◆ **WHAT YOU SHOULD DO**
Your reply should hold the line containing "206, 737, 273>" and every later line of the records, reproduced exactly, and no other lines.

Start of DATA EXTRACT

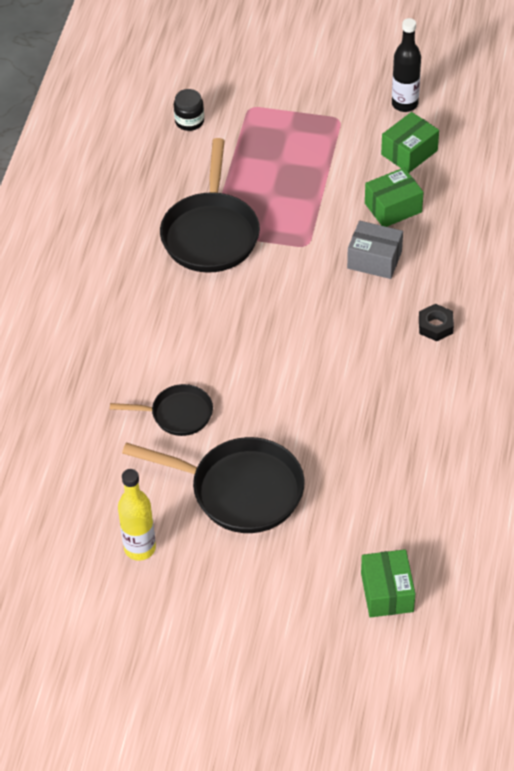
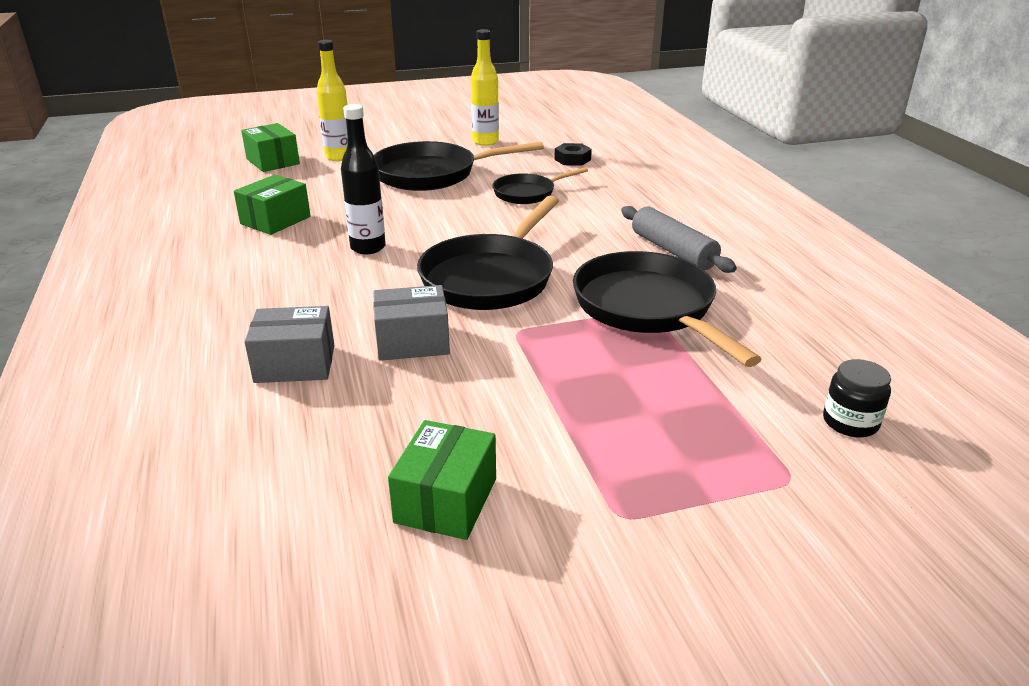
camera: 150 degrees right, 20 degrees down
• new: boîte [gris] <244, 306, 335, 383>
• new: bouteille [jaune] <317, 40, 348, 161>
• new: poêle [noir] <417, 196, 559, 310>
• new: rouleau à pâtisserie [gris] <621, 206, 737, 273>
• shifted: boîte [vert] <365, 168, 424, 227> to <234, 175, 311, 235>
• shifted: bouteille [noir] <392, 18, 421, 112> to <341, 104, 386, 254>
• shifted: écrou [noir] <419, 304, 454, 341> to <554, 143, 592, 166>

End of DATA EXTRACT

◆ **EXERCISE RESULT**
• new: rouleau à pâtisserie [gris] <621, 206, 737, 273>
• shifted: boîte [vert] <365, 168, 424, 227> to <234, 175, 311, 235>
• shifted: bouteille [noir] <392, 18, 421, 112> to <341, 104, 386, 254>
• shifted: écrou [noir] <419, 304, 454, 341> to <554, 143, 592, 166>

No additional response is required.